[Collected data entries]
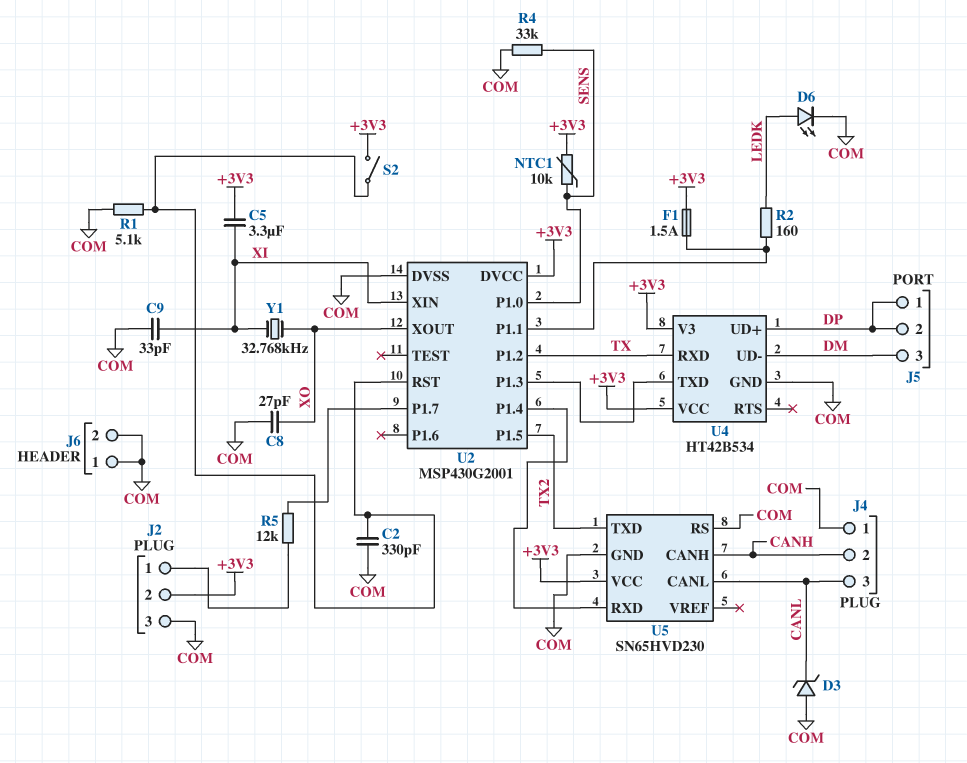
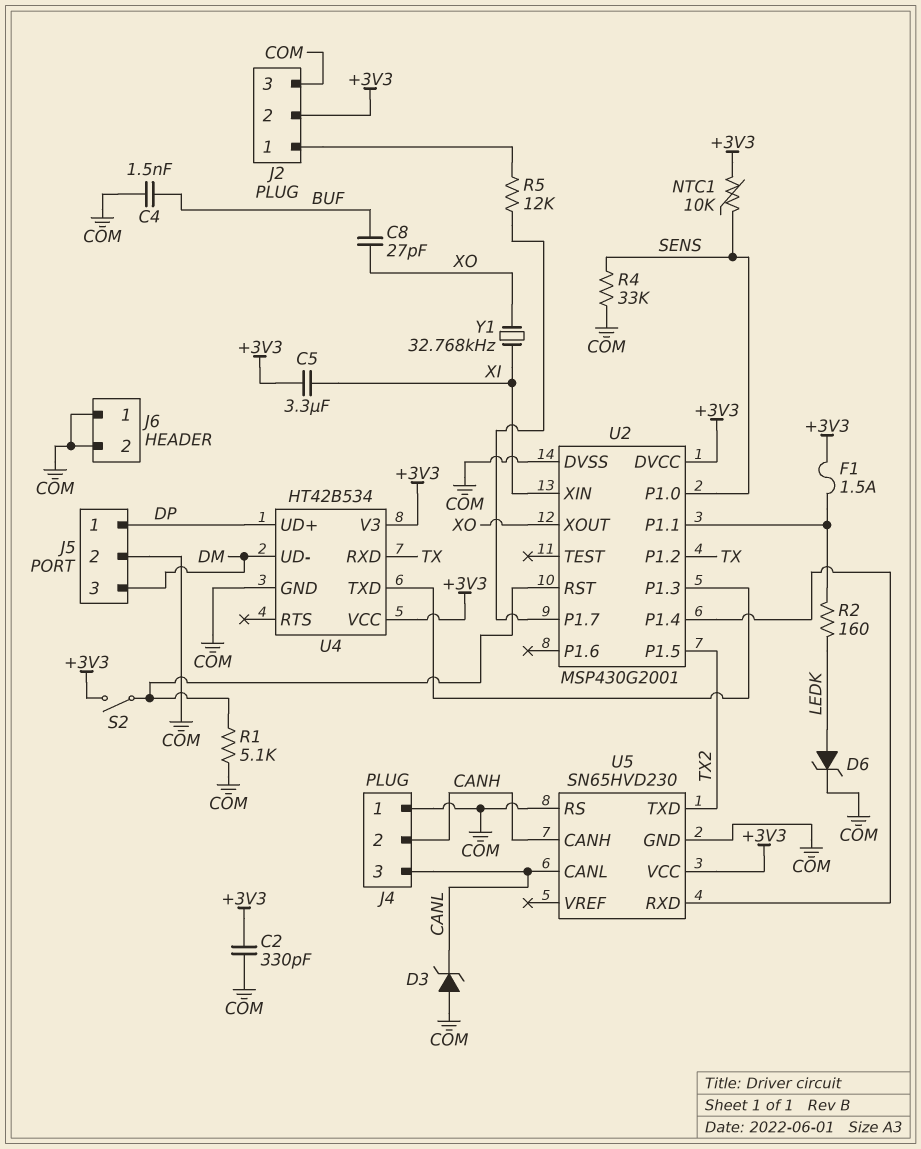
C2: 330pF (COM, U2/RST) -> 330pF (+3V3, COM)
C4: none -> 1.5nF (BUF, COM)
C8: 27pF (COM, XO) -> 27pF (BUF, XO)
C9: 33pF (COM, XI) -> none
D6: LED (A LEDK, K COM) -> zener (A LEDK, K COM)
J5 pin 2: DP -> COM

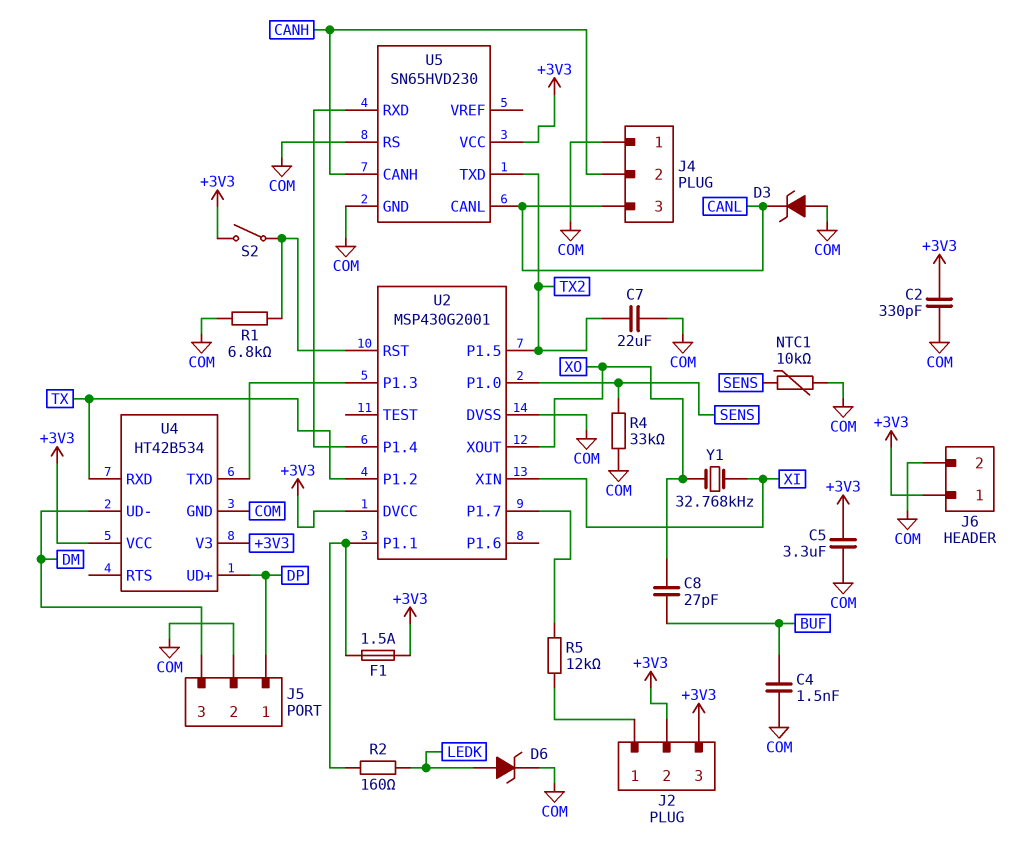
C5: 3.3uF (+3V3, XI) -> 3.3uF (+3V3, COM)
C7: none -> 22uF (COM, TX2)
J2 pin 3: COM -> +3V3
J6 pin 1: COM -> +3V3
NTC1: 10k (+3V3, SENS) -> 10k (COM, SENS)
R1: 5.1k (COM, U2/RST) -> 6.8k (COM, U2/RST)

DIRECTIONS FOR THIS TASK:
From the entries above, return each line with the word "none" in it.

RESULT:
C4: none -> 1.5nF (BUF, COM)
C9: 33pF (COM, XI) -> none
C7: none -> 22uF (COM, TX2)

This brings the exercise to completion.